__How to complete this task__
Look through the material below and copy every line containing the word "brush".

__Information supplied__
* * * *
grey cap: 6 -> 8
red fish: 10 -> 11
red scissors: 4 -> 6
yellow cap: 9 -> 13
* * * *
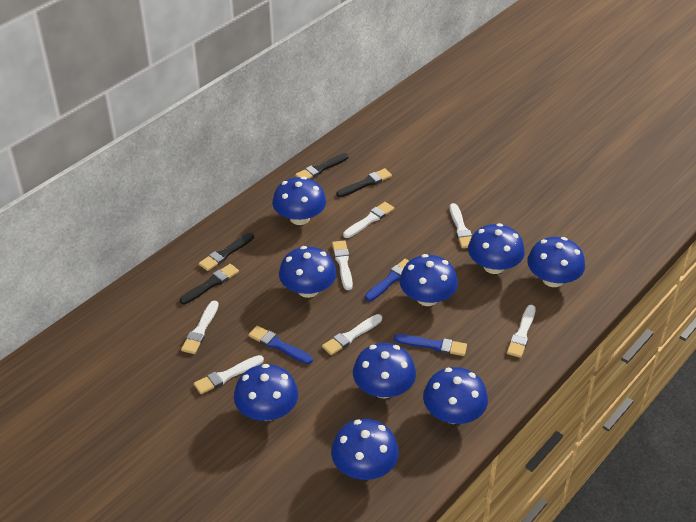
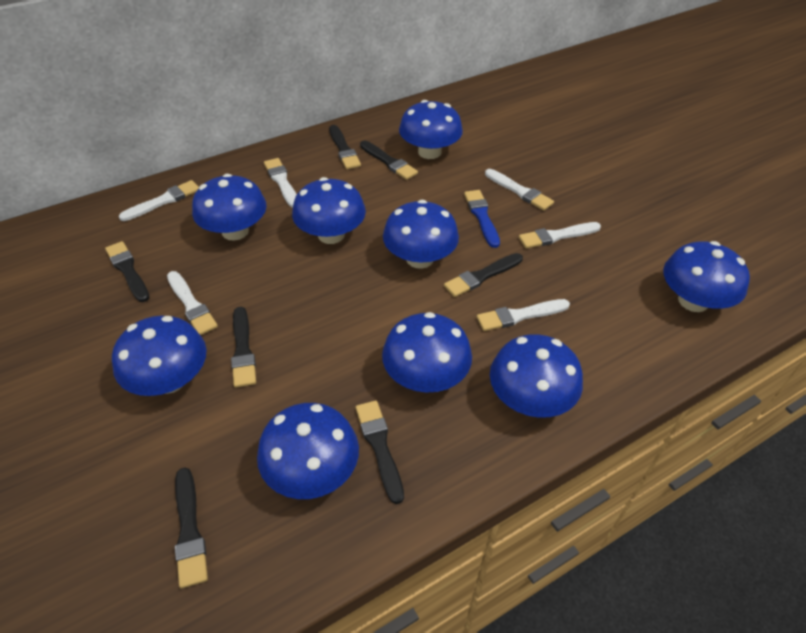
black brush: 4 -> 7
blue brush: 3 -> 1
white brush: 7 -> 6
* * * *
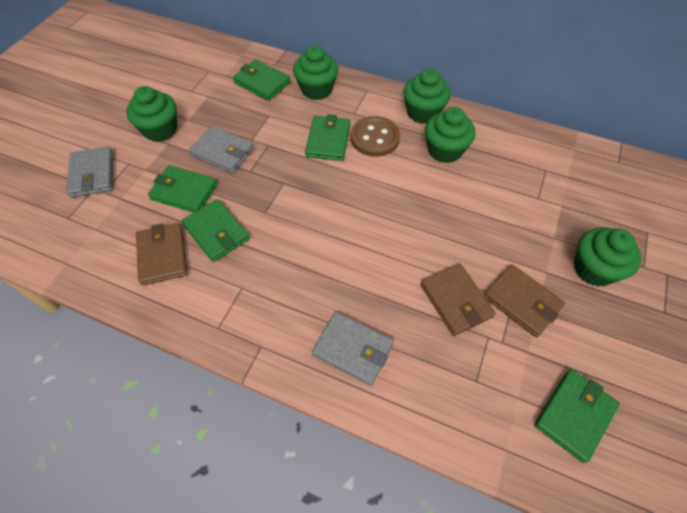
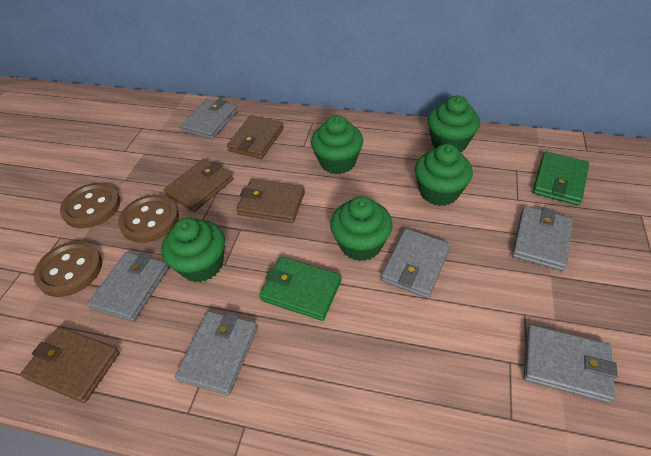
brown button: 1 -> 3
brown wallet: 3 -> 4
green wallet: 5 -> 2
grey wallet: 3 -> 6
* * * *
__Answer for the task__
black brush: 4 -> 7
blue brush: 3 -> 1
white brush: 7 -> 6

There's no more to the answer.